== Segment start ==

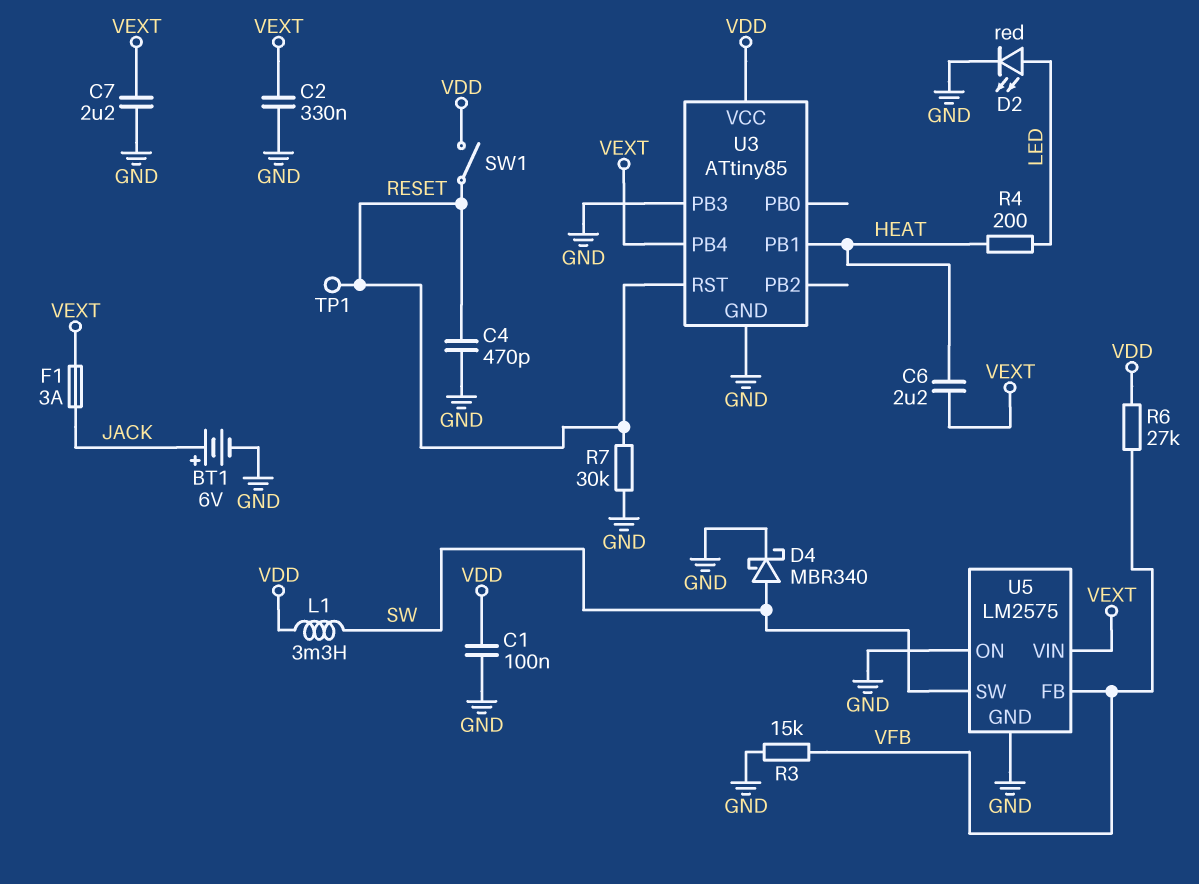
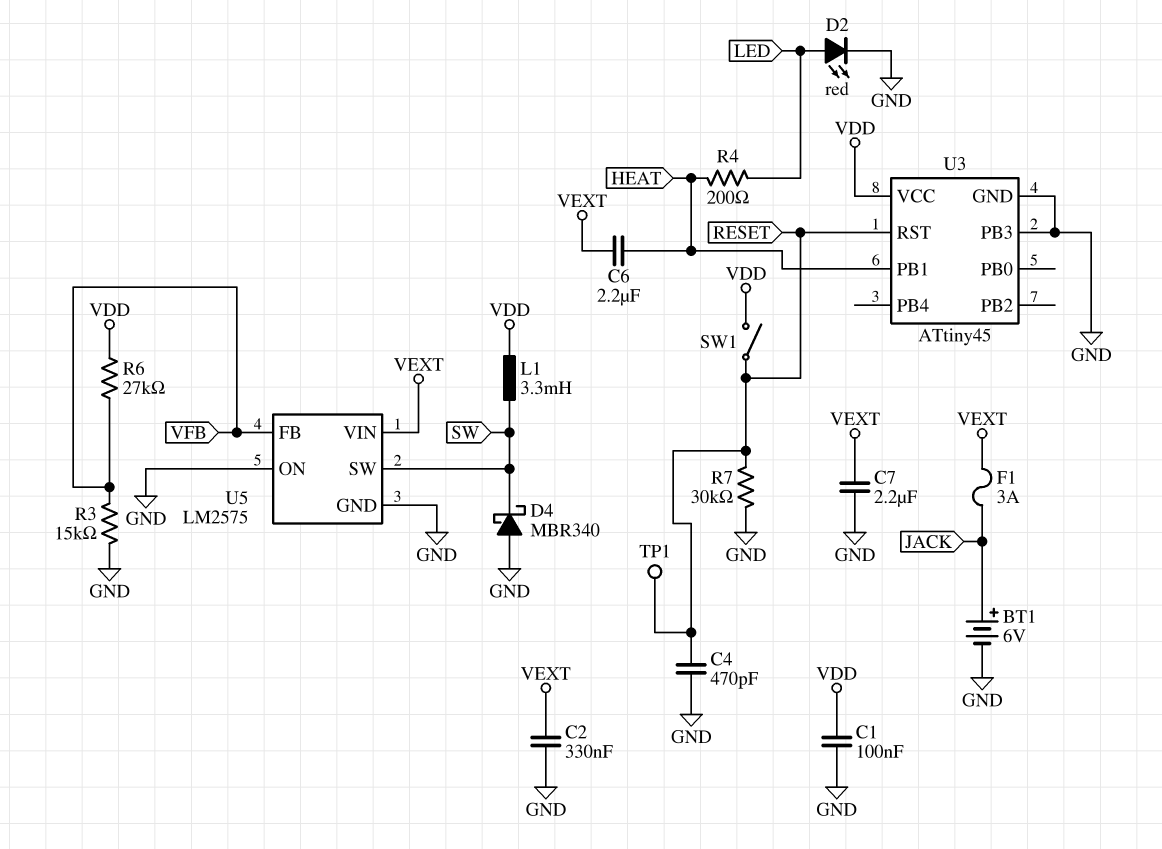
D4: schottky MBR340 (A SW, K GND) -> schottky MBR340 (A GND, K SW)
U3: ATtiny85 -> ATtiny45
U3 pin PB4: VEXT -> none

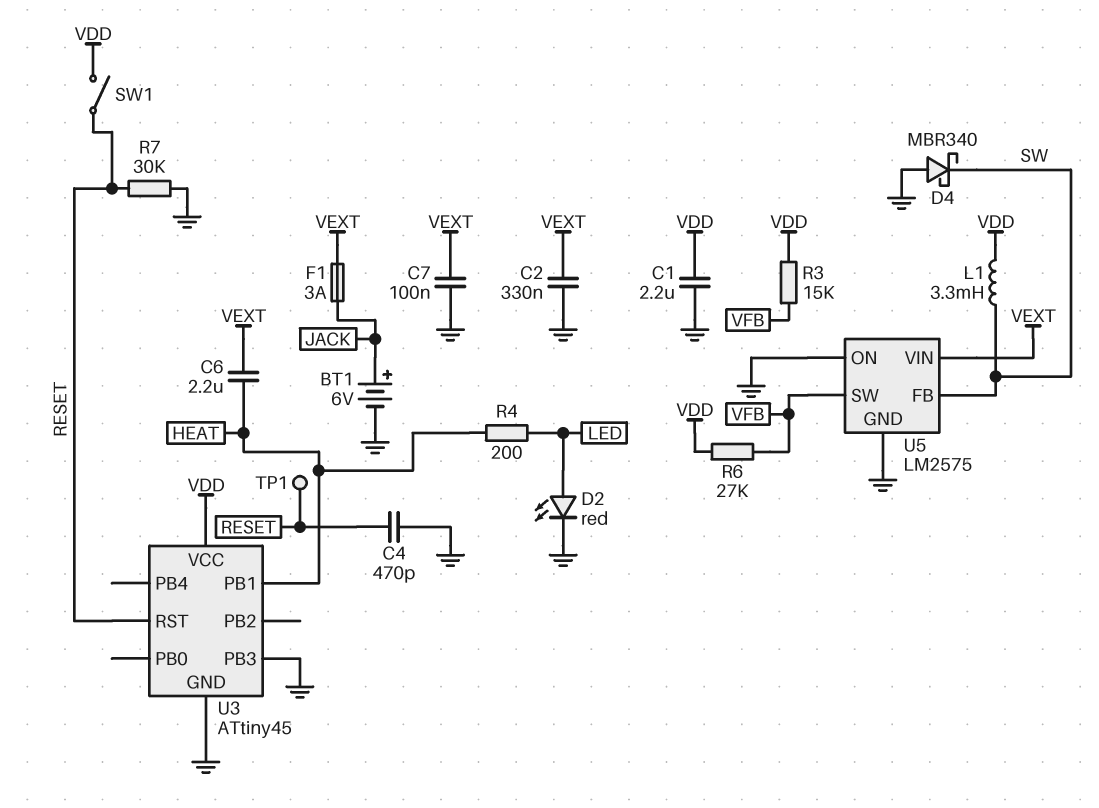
C1: 100nF (GND, VDD) -> 2.2uF (GND, VDD)
C7: 2.2uF (GND, VEXT) -> 100nF (GND, VEXT)
R3: 15k (GND, VFB) -> 15k (VDD, VFB)
U5 pin FB: VFB -> SW
U5 pin SW: SW -> VFB

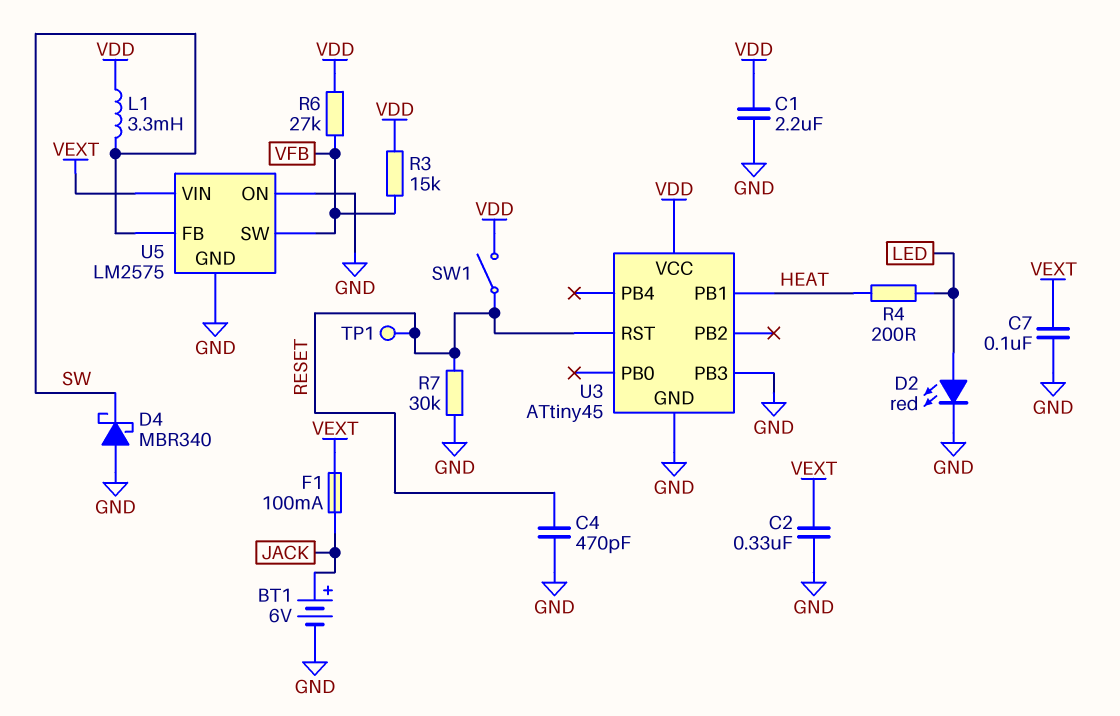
C6: 2.2uF (HEAT, VEXT) -> none
F1: 3A (JACK, VEXT) -> 100mA (JACK, VEXT)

== Segment end ==

— Directions —
Please set down only the lines from the one containing "U5 pin SW: SW -> VFB" through the end of the entries, exactly as they stand, both ends included and with no pictures.

— Written response —
U5 pin SW: SW -> VFB

C6: 2.2uF (HEAT, VEXT) -> none
F1: 3A (JACK, VEXT) -> 100mA (JACK, VEXT)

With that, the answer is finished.